** Opening ENTRIES SHOWN block **

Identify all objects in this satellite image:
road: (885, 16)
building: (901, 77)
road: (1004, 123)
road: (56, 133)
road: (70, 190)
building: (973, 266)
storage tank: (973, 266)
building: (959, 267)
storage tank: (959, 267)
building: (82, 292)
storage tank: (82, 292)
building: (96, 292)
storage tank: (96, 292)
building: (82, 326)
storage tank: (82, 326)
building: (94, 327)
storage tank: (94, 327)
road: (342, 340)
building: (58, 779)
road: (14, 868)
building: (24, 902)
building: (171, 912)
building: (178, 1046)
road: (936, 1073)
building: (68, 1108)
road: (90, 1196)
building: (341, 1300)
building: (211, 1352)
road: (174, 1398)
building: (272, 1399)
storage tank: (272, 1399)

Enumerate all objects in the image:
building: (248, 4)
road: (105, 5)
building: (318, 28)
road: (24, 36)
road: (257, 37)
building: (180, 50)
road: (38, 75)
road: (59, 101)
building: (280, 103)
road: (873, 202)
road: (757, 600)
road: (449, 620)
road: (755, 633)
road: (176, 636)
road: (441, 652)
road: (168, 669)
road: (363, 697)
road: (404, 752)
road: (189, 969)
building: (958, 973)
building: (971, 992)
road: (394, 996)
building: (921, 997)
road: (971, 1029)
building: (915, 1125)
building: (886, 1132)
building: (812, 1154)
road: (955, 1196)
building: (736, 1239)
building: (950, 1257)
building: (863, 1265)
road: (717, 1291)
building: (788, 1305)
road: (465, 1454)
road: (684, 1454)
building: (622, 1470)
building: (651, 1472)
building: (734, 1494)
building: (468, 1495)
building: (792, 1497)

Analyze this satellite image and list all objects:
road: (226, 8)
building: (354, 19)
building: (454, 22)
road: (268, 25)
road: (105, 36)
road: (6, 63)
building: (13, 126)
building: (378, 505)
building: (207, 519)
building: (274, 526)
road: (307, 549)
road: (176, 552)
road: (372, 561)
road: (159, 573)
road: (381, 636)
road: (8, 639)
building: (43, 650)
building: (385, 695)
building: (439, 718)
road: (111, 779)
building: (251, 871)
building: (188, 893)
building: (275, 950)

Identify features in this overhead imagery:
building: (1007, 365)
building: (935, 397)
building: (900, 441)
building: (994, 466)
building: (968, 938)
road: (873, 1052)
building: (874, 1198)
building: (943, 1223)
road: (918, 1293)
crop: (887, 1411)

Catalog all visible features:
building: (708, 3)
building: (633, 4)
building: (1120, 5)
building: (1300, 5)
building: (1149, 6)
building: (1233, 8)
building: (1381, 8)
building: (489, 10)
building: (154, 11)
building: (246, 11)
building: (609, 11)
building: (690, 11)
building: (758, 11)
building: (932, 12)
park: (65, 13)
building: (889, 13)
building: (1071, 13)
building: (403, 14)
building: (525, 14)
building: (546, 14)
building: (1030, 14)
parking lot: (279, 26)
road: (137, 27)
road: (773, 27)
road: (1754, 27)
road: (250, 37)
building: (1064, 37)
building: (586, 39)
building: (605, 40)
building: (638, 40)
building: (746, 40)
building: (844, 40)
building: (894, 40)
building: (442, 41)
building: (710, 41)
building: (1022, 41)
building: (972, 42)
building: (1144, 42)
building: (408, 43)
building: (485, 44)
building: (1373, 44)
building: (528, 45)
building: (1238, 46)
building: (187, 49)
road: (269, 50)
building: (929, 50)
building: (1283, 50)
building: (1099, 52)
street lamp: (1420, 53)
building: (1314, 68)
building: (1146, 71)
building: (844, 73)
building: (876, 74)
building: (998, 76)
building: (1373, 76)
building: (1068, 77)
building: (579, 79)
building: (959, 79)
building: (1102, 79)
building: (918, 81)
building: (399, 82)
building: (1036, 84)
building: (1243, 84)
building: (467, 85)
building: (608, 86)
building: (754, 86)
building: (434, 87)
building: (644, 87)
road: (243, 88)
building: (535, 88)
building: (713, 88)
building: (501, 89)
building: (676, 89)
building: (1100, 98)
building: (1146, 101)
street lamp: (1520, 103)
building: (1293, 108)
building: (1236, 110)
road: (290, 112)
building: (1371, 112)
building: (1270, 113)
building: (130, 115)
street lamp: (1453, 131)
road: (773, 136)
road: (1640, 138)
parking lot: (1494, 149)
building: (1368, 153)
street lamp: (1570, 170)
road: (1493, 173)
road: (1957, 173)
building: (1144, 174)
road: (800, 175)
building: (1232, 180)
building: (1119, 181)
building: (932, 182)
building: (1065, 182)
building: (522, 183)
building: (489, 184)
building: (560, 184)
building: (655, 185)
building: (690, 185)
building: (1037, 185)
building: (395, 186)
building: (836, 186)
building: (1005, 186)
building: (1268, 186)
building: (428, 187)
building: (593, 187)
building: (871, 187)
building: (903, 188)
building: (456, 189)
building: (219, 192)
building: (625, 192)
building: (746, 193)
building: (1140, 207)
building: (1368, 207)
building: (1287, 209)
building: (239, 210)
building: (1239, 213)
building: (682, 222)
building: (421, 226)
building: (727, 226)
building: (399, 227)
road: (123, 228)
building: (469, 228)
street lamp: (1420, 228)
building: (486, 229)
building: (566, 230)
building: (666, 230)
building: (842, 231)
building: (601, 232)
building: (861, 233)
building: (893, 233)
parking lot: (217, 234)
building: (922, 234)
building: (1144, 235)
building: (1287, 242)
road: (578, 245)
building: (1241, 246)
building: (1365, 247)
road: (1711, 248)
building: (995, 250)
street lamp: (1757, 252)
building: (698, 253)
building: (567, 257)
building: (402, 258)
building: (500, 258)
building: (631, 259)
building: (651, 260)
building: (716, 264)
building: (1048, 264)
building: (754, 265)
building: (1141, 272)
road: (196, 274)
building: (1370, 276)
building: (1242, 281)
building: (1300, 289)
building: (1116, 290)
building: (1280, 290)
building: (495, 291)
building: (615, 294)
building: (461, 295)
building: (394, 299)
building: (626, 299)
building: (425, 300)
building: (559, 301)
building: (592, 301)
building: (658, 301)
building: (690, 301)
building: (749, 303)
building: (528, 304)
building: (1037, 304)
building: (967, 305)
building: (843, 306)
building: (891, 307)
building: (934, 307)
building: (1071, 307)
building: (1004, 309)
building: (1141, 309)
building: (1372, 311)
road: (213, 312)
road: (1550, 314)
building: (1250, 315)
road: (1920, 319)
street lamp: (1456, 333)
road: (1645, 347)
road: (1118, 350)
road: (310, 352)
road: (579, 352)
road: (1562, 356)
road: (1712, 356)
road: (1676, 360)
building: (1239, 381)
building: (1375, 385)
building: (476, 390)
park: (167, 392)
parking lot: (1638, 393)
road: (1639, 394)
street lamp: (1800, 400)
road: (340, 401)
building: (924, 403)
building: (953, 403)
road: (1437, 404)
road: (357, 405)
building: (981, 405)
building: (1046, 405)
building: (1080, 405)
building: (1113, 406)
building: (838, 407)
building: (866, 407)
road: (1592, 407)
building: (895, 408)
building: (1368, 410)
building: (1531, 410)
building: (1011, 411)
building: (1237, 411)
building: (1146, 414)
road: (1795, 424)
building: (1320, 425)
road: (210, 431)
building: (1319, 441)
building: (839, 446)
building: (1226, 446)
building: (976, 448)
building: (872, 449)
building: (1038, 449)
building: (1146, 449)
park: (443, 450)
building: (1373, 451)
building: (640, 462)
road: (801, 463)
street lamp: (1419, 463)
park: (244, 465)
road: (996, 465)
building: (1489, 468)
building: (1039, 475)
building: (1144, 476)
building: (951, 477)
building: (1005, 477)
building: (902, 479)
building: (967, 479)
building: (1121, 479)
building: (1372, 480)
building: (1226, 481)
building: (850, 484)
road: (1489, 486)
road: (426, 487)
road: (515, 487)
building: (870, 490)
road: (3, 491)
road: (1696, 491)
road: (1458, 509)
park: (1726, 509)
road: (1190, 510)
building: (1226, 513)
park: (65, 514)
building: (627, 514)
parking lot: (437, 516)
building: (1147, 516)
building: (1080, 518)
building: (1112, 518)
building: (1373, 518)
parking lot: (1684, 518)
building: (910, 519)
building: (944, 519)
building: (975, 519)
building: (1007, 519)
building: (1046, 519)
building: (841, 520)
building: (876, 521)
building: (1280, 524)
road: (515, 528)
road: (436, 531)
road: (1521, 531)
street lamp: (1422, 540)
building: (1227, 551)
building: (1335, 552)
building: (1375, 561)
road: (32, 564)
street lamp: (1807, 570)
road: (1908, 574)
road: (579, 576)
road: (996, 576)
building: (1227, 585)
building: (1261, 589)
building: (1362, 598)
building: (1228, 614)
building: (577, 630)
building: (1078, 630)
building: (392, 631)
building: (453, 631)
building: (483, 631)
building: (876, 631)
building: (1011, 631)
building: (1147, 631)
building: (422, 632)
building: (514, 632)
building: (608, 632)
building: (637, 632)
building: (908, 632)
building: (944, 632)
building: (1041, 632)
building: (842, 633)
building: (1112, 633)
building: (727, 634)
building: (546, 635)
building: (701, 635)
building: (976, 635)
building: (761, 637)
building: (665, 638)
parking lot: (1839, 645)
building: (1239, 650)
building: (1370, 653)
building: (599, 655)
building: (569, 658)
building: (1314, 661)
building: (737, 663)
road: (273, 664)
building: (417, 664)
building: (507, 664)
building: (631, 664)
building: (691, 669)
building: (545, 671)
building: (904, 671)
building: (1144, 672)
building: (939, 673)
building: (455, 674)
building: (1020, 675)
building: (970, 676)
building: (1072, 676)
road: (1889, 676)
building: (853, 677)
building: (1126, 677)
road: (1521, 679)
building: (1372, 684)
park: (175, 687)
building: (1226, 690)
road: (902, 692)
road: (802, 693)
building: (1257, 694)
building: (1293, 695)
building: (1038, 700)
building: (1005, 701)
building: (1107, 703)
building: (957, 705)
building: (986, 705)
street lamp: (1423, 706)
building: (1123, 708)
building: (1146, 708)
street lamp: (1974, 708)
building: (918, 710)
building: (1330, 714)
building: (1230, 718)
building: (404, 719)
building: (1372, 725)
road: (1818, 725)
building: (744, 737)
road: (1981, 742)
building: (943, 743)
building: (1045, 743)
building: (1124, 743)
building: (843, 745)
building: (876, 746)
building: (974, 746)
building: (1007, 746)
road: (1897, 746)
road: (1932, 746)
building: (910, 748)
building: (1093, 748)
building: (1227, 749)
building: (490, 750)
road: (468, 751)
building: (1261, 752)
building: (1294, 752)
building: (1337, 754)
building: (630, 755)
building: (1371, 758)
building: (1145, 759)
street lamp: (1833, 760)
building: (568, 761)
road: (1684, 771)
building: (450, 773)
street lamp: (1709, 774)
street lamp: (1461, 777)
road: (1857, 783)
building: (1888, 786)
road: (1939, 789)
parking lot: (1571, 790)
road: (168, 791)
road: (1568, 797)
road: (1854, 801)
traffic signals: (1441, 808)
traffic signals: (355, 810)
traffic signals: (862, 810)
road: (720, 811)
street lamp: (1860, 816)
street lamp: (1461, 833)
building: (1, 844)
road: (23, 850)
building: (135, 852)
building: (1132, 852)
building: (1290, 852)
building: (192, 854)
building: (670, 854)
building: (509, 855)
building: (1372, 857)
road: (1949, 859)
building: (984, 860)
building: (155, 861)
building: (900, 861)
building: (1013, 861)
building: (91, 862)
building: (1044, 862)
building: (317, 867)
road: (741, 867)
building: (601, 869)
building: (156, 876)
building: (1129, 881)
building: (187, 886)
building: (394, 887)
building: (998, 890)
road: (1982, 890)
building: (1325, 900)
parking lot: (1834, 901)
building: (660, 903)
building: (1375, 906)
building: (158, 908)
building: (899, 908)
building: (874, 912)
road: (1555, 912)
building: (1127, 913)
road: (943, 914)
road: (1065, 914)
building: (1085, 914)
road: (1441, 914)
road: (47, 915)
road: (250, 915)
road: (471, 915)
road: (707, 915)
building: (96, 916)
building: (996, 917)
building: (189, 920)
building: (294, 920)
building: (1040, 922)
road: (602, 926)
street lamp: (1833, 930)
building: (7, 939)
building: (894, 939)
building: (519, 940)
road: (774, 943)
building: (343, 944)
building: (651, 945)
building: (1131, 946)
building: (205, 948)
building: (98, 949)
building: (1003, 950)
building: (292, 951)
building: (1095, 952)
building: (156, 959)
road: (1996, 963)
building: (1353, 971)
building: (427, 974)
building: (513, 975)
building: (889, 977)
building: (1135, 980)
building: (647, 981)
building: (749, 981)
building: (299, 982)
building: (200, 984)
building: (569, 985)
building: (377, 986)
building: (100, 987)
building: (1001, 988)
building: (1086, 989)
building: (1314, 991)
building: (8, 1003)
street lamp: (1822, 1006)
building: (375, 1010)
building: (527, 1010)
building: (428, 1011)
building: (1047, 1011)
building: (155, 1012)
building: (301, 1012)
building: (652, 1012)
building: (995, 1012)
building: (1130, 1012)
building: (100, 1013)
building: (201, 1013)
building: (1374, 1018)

** Closing ENTRIES SHOWN block **

**REQUIRED WORK:**
For each line above that contains "tank", make a copy.

**WRITTEN RESPONSE:**
storage tank: (973, 266)
storage tank: (959, 267)
storage tank: (82, 292)
storage tank: (96, 292)
storage tank: (82, 326)
storage tank: (94, 327)
storage tank: (272, 1399)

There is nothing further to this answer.